> **EXTRACTED ENTRIES**:
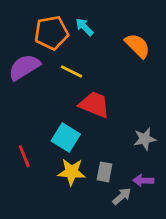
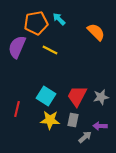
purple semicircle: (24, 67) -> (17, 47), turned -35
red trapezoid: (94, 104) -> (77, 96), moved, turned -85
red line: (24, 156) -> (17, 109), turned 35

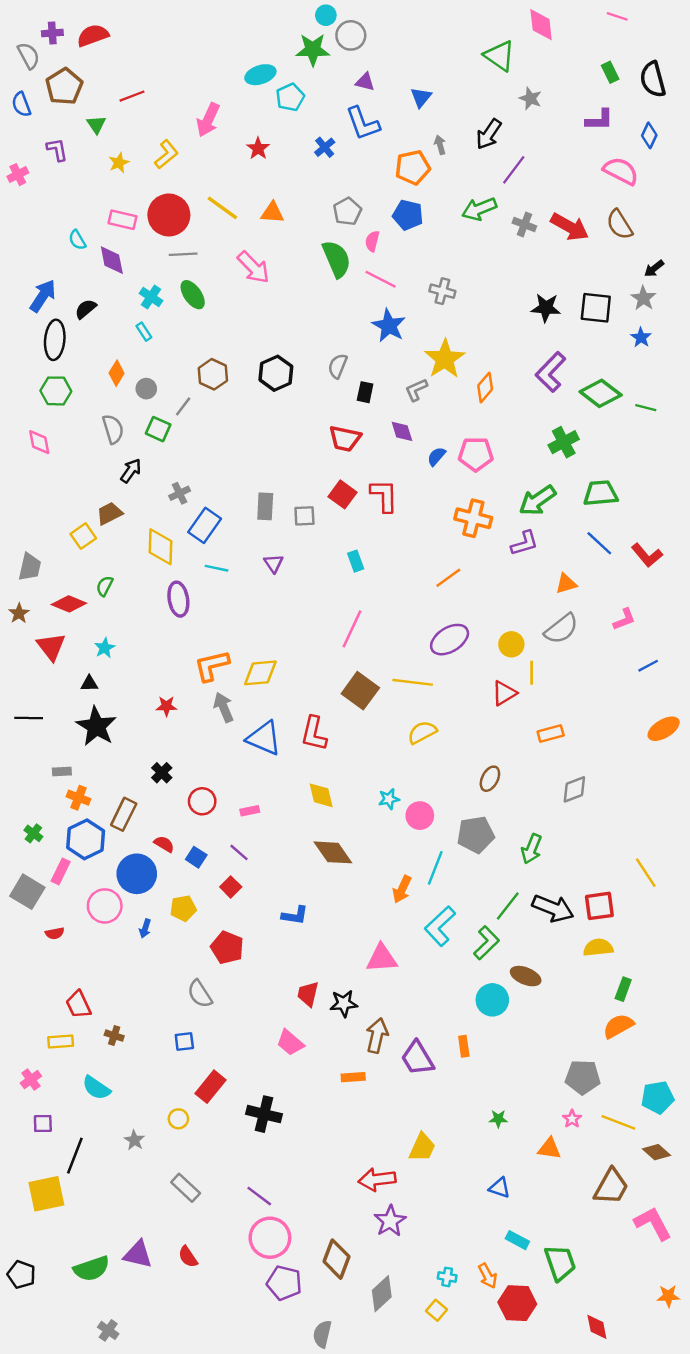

...

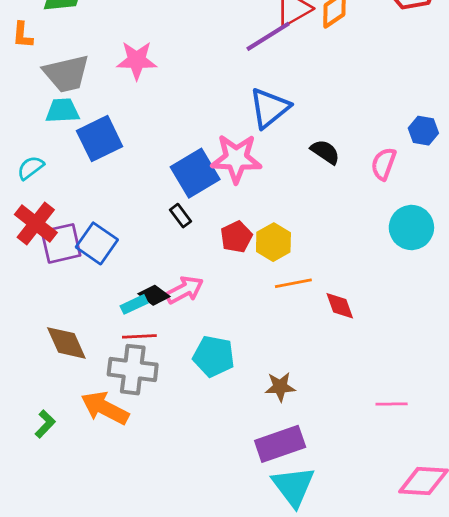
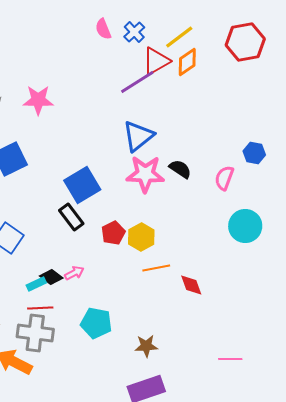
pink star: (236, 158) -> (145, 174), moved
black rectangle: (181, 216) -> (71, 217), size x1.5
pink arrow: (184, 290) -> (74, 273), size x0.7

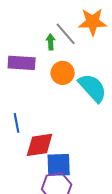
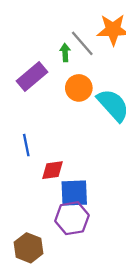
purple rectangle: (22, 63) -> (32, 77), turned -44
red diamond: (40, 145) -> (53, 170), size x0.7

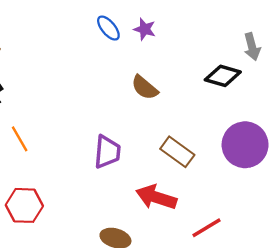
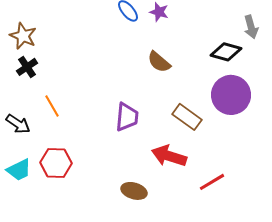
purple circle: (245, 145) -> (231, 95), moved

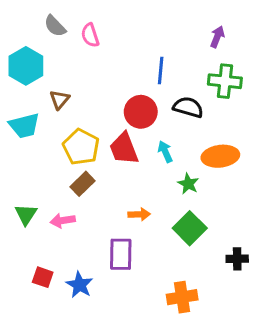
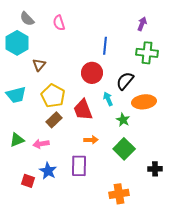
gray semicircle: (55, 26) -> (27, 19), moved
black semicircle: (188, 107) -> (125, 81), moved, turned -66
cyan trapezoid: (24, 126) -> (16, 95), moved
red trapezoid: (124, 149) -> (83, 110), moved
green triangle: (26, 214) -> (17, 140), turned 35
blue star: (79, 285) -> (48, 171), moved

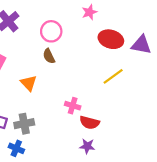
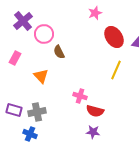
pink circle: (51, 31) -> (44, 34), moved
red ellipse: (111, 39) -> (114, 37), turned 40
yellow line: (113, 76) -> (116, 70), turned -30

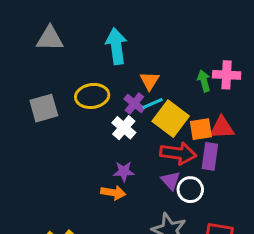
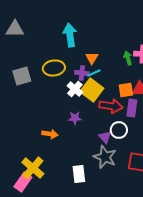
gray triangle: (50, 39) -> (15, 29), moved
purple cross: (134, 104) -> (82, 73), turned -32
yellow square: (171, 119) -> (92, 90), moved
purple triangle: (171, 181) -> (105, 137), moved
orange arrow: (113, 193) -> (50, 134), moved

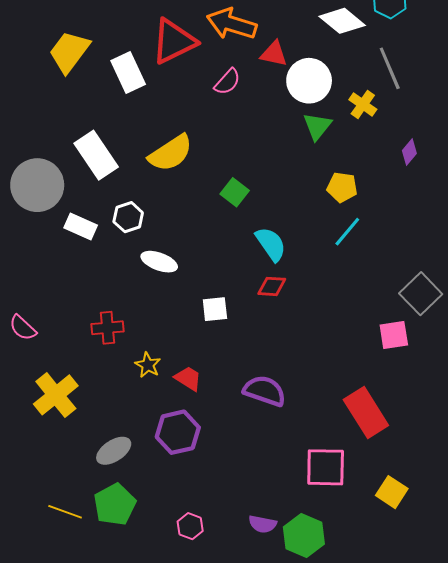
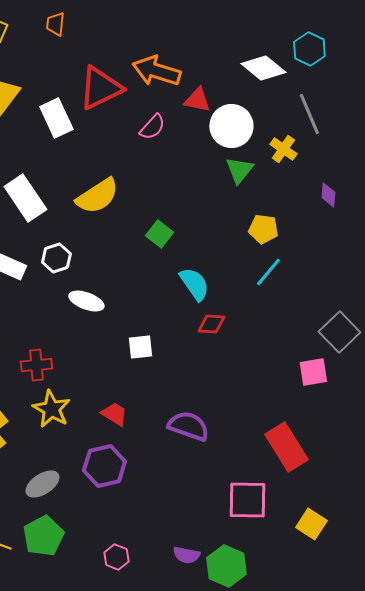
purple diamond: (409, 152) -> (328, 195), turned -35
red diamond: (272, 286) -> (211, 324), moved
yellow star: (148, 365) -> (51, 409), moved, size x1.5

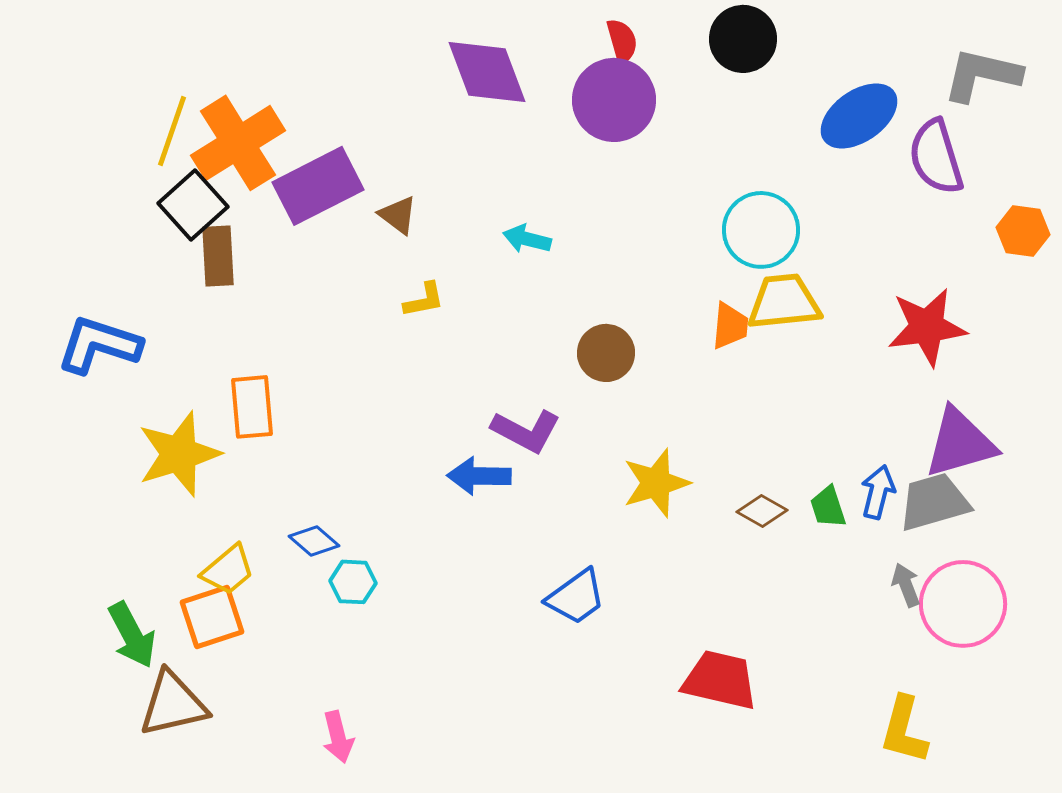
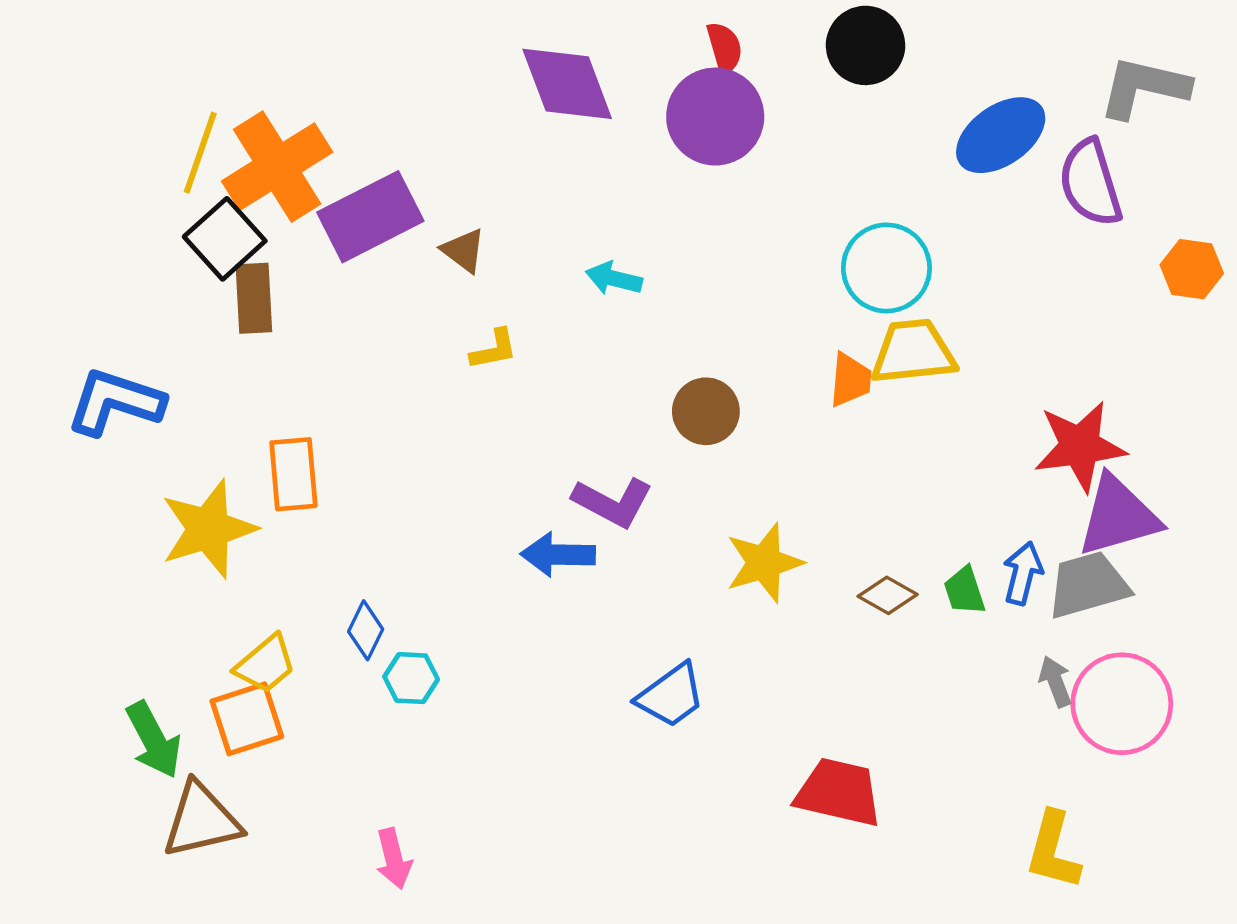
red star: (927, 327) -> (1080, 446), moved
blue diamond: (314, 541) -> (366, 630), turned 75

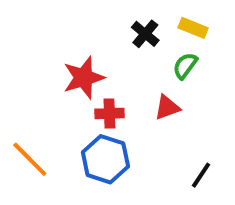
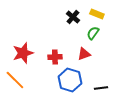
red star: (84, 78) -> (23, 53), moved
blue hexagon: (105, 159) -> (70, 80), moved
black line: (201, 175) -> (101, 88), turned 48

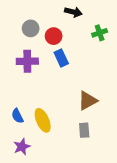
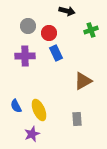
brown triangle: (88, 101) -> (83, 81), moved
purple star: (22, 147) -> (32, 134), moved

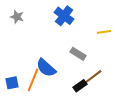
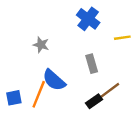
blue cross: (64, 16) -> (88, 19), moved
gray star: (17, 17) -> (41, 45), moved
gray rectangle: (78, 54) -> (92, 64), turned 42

> **TASK ITEM**: Exactly the lines above, from the one containing "purple circle: (245, 145) -> (231, 95), moved" down to the one containing "yellow line: (113, 76)", are to be repeated, including both ends. Pictures are not part of the copy.

> **WRITTEN SOLUTION**:
purple circle: (245, 145) -> (231, 95), moved

gray semicircle: (55, 26) -> (27, 19), moved
black semicircle: (188, 107) -> (125, 81), moved, turned -66
cyan trapezoid: (24, 126) -> (16, 95), moved
red trapezoid: (124, 149) -> (83, 110), moved
green triangle: (26, 214) -> (17, 140), turned 35
blue star: (79, 285) -> (48, 171), moved

pink circle: (51, 31) -> (44, 34), moved
red ellipse: (111, 39) -> (114, 37), turned 40
yellow line: (113, 76) -> (116, 70), turned -30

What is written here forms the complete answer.